----- EXERCISE DATA -----

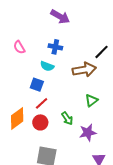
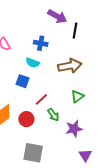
purple arrow: (60, 17) -> (57, 16), moved
black line: (102, 52) -> (75, 31), moved, turned -35
red line: (42, 103) -> (41, 99), moved

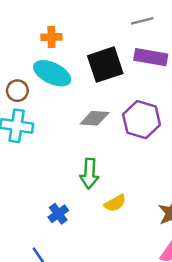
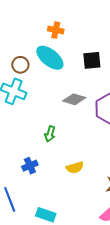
black square: (105, 65) -> (92, 60), size x0.7
green arrow: (89, 174) -> (50, 134), moved, size x0.7

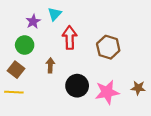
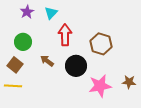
purple star: (33, 21) -> (27, 12), moved
brown arrow: (50, 65) -> (47, 61), turned -56
black circle: (77, 86) -> (76, 66), moved

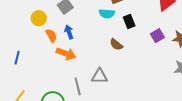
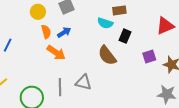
black rectangle: (129, 21) -> (125, 36), turned 32
blue arrow: (69, 32) -> (64, 32), turned 64
brown semicircle: (116, 45) -> (107, 55), size x1.5

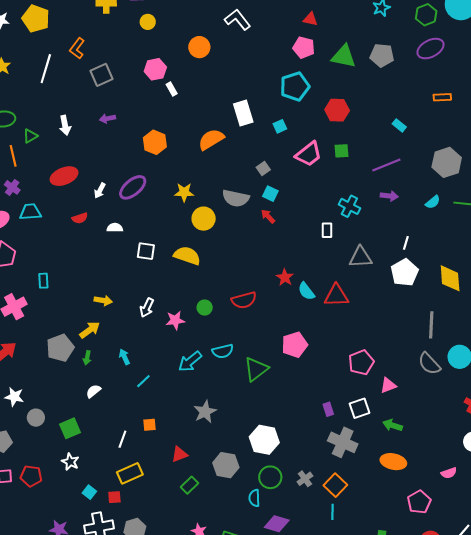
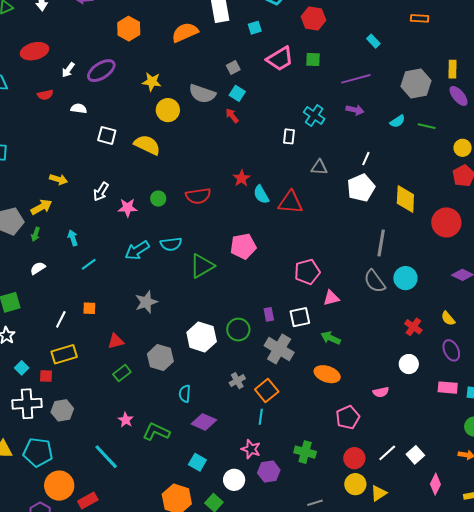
gray triangle: (361, 257) -> (319, 167), size x0.7
green circle: (270, 477) -> (238, 330), moved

-----

— TASK GOAL —
Only lines that contain "brown" are needed, so copy each of them from the data.

— ANSWER BOX —
brown arrow: (50, 65) -> (47, 61), turned -56
brown semicircle: (116, 45) -> (107, 55), size x1.5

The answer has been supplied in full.